**Stored data:**
━━━━━━━━━━

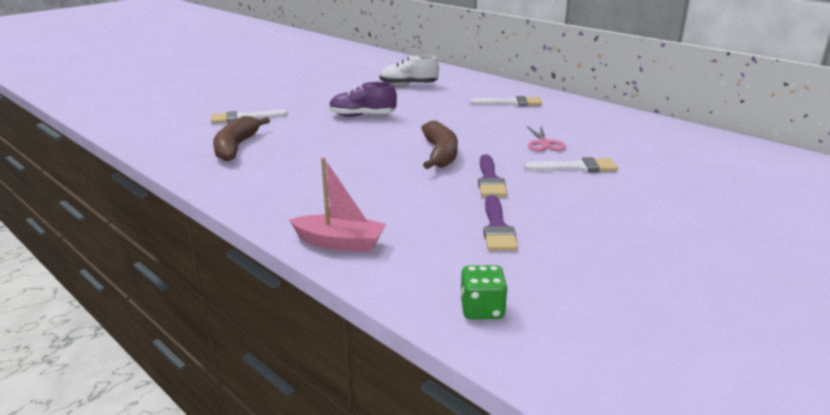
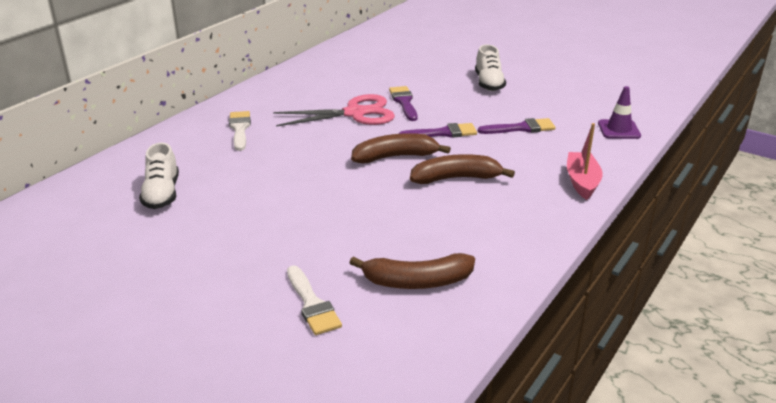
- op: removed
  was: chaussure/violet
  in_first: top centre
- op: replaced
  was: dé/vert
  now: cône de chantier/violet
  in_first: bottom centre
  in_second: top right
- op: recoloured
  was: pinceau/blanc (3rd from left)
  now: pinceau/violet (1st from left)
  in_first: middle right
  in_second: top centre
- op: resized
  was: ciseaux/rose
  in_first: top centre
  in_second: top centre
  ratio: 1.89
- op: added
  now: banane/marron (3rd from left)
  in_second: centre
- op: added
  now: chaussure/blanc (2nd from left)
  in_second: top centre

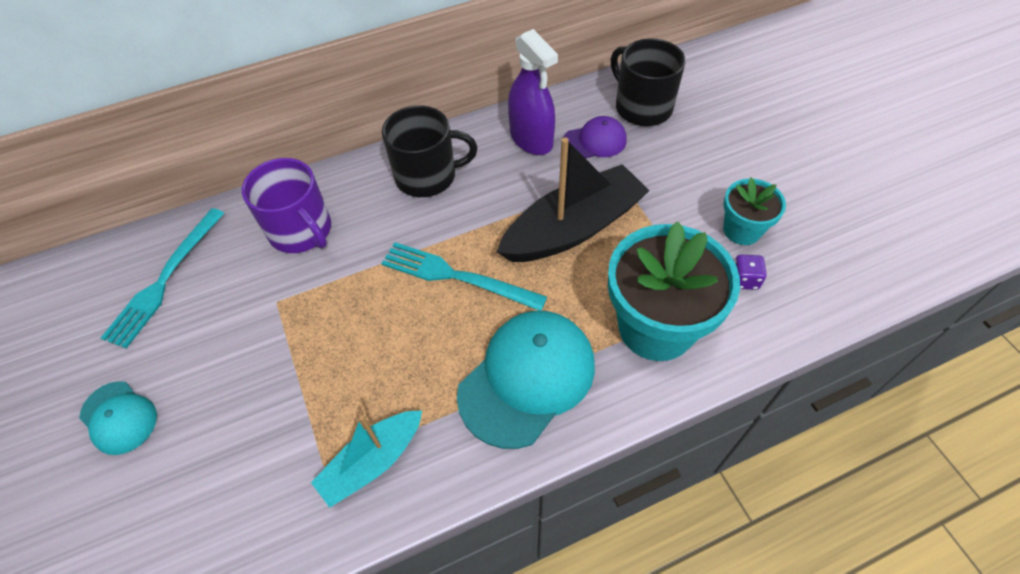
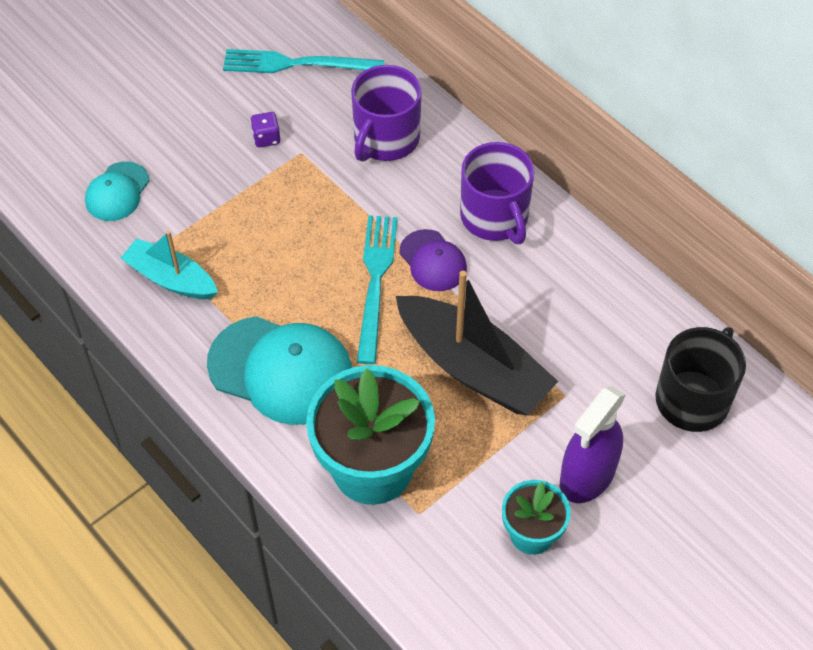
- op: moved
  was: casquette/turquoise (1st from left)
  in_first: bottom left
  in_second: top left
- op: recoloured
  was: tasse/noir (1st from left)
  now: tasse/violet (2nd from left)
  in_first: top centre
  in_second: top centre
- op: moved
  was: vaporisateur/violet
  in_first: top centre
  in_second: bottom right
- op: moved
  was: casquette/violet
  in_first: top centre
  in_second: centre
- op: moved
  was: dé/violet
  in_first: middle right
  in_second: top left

━━━━━━━━━━

**EXERCISE BRIEF:** Without the images, print all of the lines above exactly.

**RESPONSE TO THE TASK:**
- op: removed
  was: chaussure/violet
  in_first: top centre
- op: replaced
  was: dé/vert
  now: cône de chantier/violet
  in_first: bottom centre
  in_second: top right
- op: recoloured
  was: pinceau/blanc (3rd from left)
  now: pinceau/violet (1st from left)
  in_first: middle right
  in_second: top centre
- op: resized
  was: ciseaux/rose
  in_first: top centre
  in_second: top centre
  ratio: 1.89
- op: added
  now: banane/marron (3rd from left)
  in_second: centre
- op: added
  now: chaussure/blanc (2nd from left)
  in_second: top centre

- op: moved
  was: casquette/turquoise (1st from left)
  in_first: bottom left
  in_second: top left
- op: recoloured
  was: tasse/noir (1st from left)
  now: tasse/violet (2nd from left)
  in_first: top centre
  in_second: top centre
- op: moved
  was: vaporisateur/violet
  in_first: top centre
  in_second: bottom right
- op: moved
  was: casquette/violet
  in_first: top centre
  in_second: centre
- op: moved
  was: dé/violet
  in_first: middle right
  in_second: top left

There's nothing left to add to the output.